◆ Exercise requirements ◆
Reproduce exactly the lines below from the one containing "(685, 605) = (590, 298): brown" through the one containing "(707, 143) = (615, 313): grey mouse -> none", including both, and nothing else.

◆ Source information ◆
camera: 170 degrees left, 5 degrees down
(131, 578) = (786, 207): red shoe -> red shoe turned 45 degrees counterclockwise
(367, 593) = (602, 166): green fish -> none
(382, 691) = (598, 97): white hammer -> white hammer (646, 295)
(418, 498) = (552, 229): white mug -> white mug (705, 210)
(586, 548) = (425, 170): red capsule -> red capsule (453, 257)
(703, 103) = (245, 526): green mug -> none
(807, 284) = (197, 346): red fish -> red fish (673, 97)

--

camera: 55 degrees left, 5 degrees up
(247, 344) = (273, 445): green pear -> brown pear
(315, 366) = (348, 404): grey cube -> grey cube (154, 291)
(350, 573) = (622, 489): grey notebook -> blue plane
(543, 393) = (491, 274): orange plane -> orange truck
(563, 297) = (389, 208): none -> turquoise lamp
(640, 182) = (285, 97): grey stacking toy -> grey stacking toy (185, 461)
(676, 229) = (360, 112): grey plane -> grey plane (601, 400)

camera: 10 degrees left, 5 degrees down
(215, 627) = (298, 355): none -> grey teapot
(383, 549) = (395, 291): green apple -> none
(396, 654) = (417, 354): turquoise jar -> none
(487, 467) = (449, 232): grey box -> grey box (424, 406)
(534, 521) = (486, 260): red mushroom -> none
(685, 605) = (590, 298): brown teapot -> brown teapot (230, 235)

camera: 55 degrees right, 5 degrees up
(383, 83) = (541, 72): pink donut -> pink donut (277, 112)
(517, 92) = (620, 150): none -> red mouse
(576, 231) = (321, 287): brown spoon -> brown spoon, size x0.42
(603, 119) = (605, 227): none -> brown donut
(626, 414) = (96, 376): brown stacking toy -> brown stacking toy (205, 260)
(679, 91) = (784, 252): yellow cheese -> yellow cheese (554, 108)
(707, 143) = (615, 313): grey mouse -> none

◆ Answer area ◆
(685, 605) = (590, 298): brown teapot -> brown teapot (230, 235)

camera: 55 degrees right, 5 degrees up
(383, 83) = (541, 72): pink donut -> pink donut (277, 112)
(517, 92) = (620, 150): none -> red mouse
(576, 231) = (321, 287): brown spoon -> brown spoon, size x0.42
(603, 119) = (605, 227): none -> brown donut
(626, 414) = (96, 376): brown stacking toy -> brown stacking toy (205, 260)
(679, 91) = (784, 252): yellow cheese -> yellow cheese (554, 108)
(707, 143) = (615, 313): grey mouse -> none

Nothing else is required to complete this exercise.